RECORDED INFORMATION:
··········

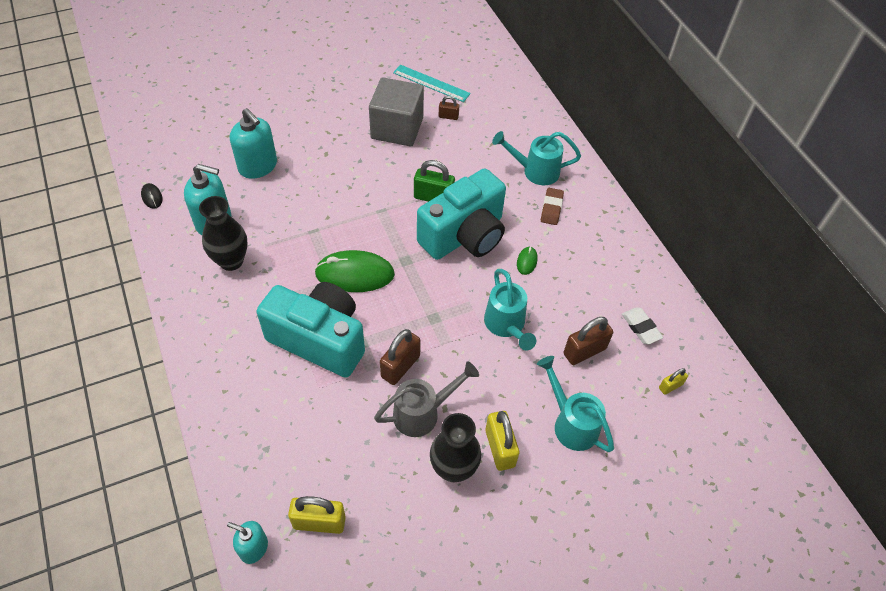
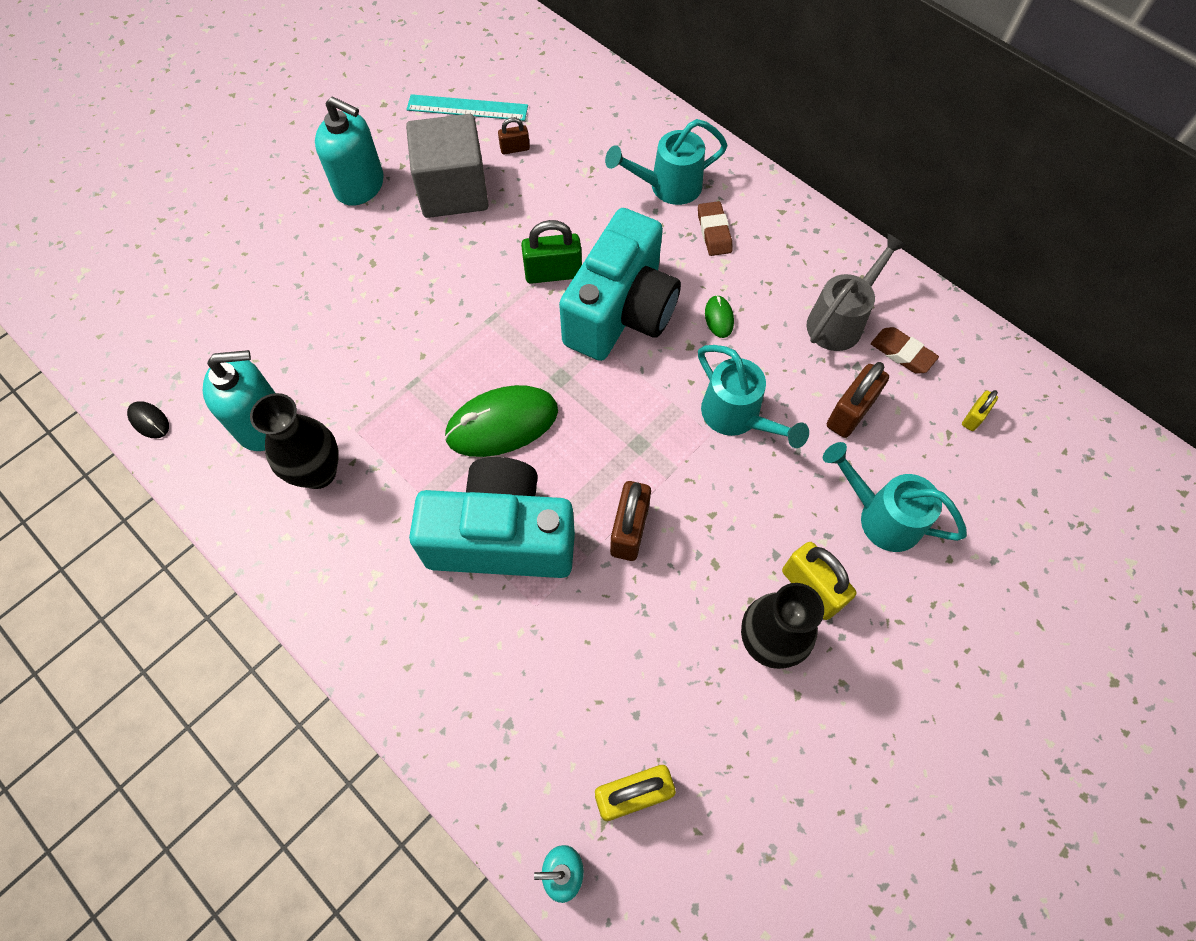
camera: 20 degrees left, 10 degrees up
(258, 166) = (284, 316): turquoise soap dispenser -> turquoise soap dispenser (360, 186)
(422, 413) = (690, 583): grey watering can -> grey watering can (840, 321)
(641, 328) = (902, 353): white eraser -> brown eraser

··········

EXERCISE DIRECTIONS:
The material above should be returned exactly, without pictures.

TASK OUTPUT:
camera: 20 degrees left, 10 degrees up
(258, 166) = (284, 316): turquoise soap dispenser -> turquoise soap dispenser (360, 186)
(422, 413) = (690, 583): grey watering can -> grey watering can (840, 321)
(641, 328) = (902, 353): white eraser -> brown eraser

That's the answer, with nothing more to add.